### [ACTIVITY]
An exact copy of every entry is needed here; the images stay out.

### [Version comparison data]
..............................

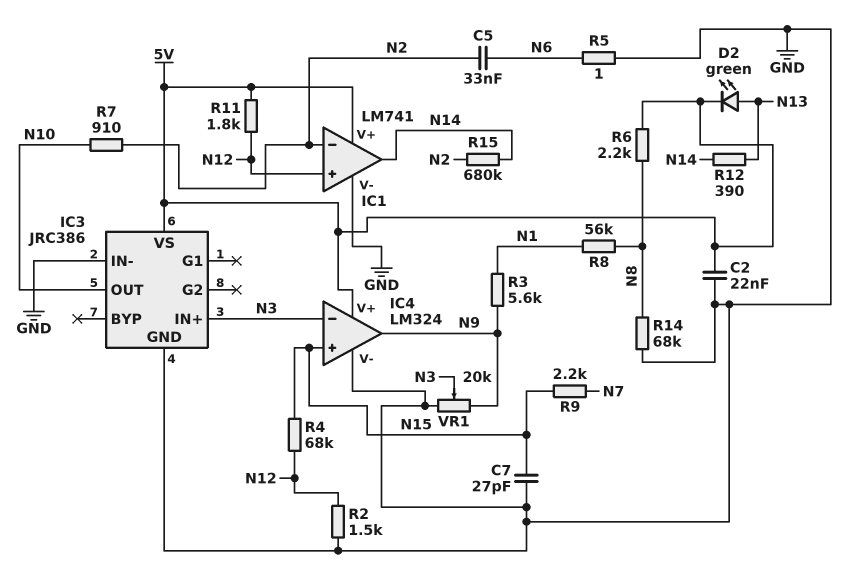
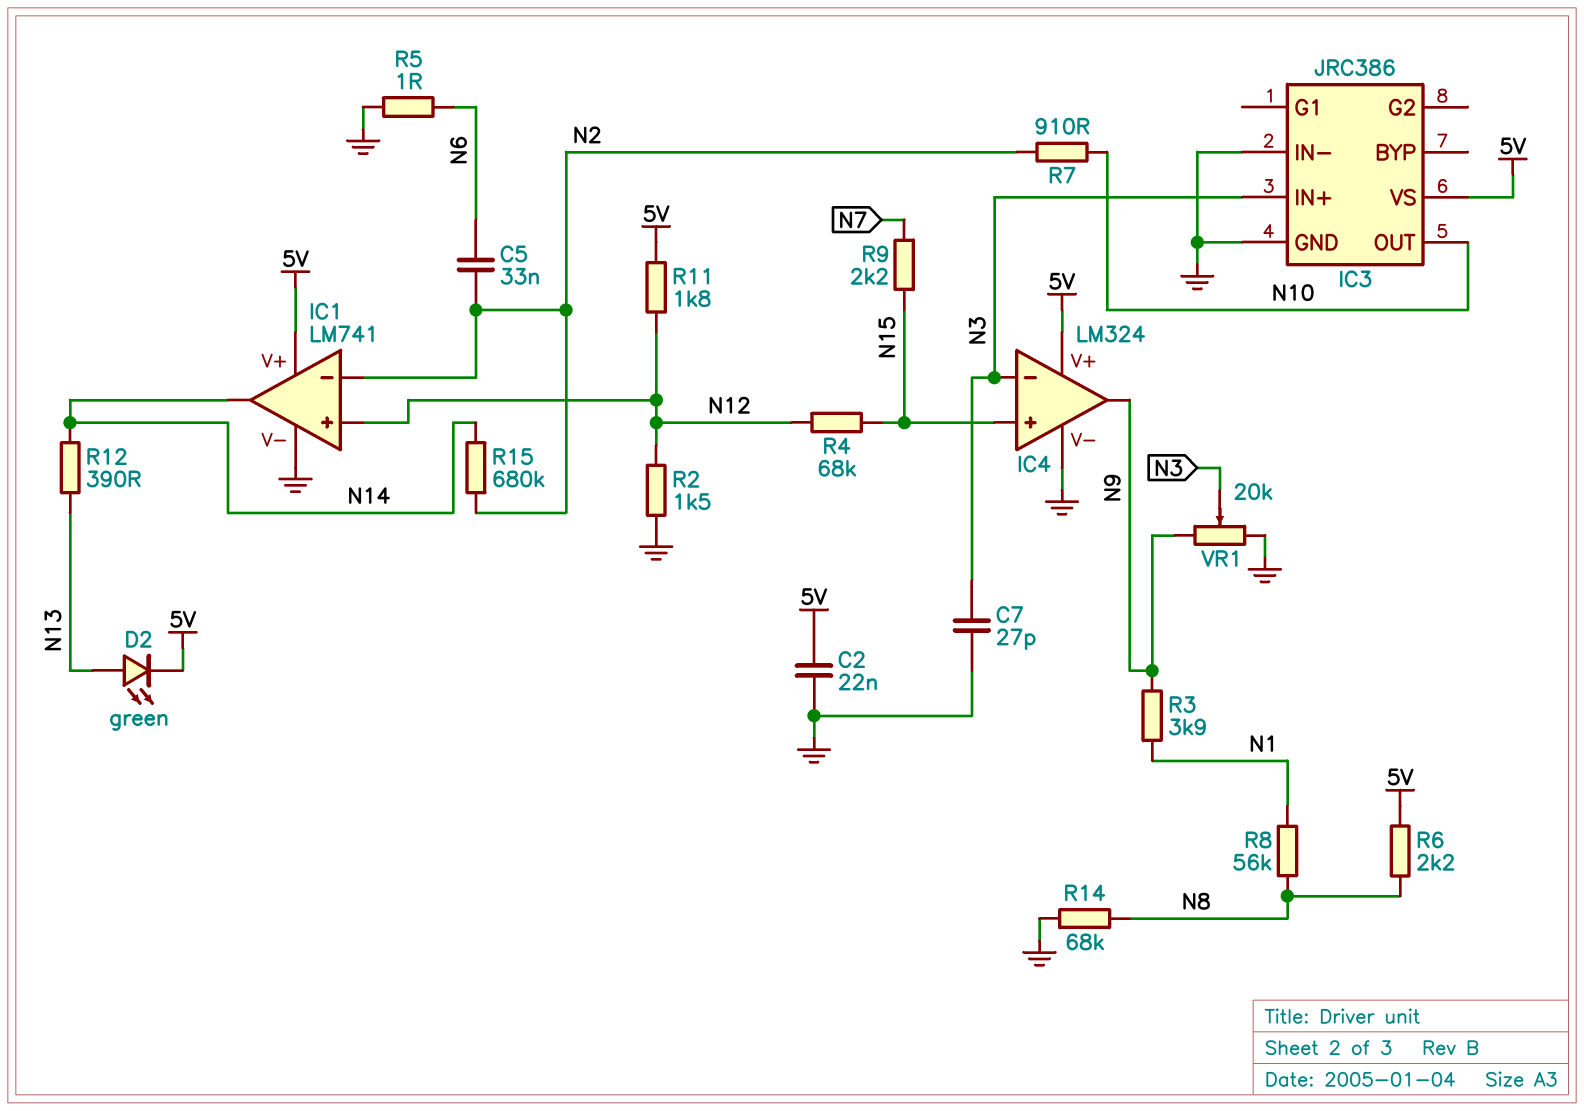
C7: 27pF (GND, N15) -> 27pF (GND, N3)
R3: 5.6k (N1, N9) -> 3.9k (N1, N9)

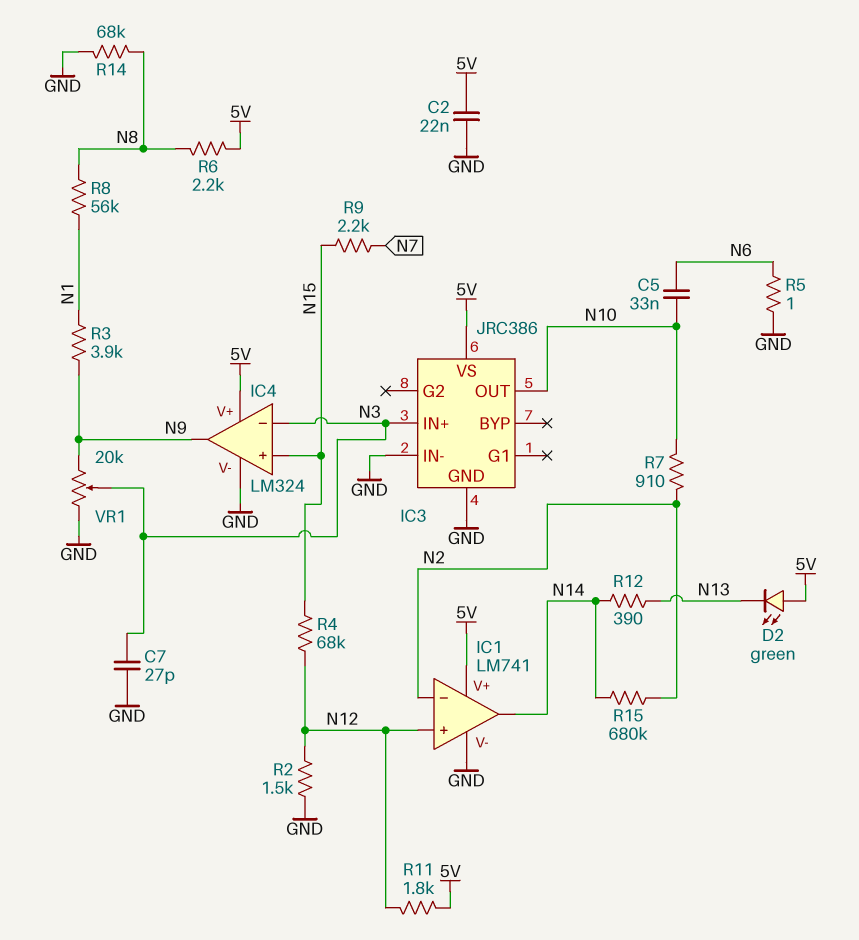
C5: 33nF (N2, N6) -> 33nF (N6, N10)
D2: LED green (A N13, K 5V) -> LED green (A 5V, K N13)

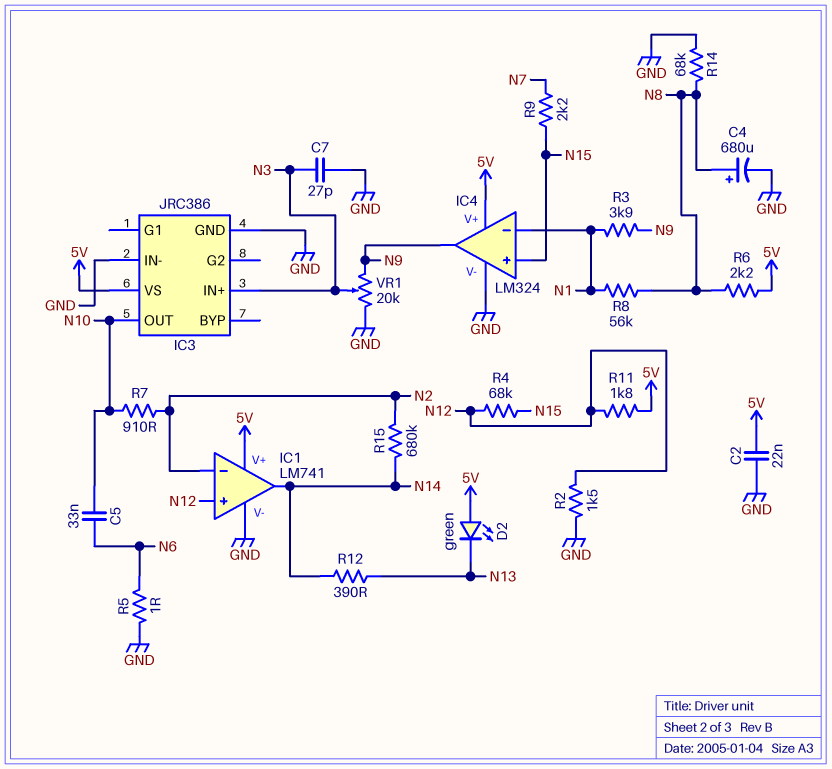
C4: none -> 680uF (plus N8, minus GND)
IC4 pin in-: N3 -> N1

..............................

### [SOLUTION TO THIS PROBLEM]
C7: 27pF (GND, N15) -> 27pF (GND, N3)
R3: 5.6k (N1, N9) -> 3.9k (N1, N9)

C5: 33nF (N2, N6) -> 33nF (N6, N10)
D2: LED green (A N13, K 5V) -> LED green (A 5V, K N13)

C4: none -> 680uF (plus N8, minus GND)
IC4 pin in-: N3 -> N1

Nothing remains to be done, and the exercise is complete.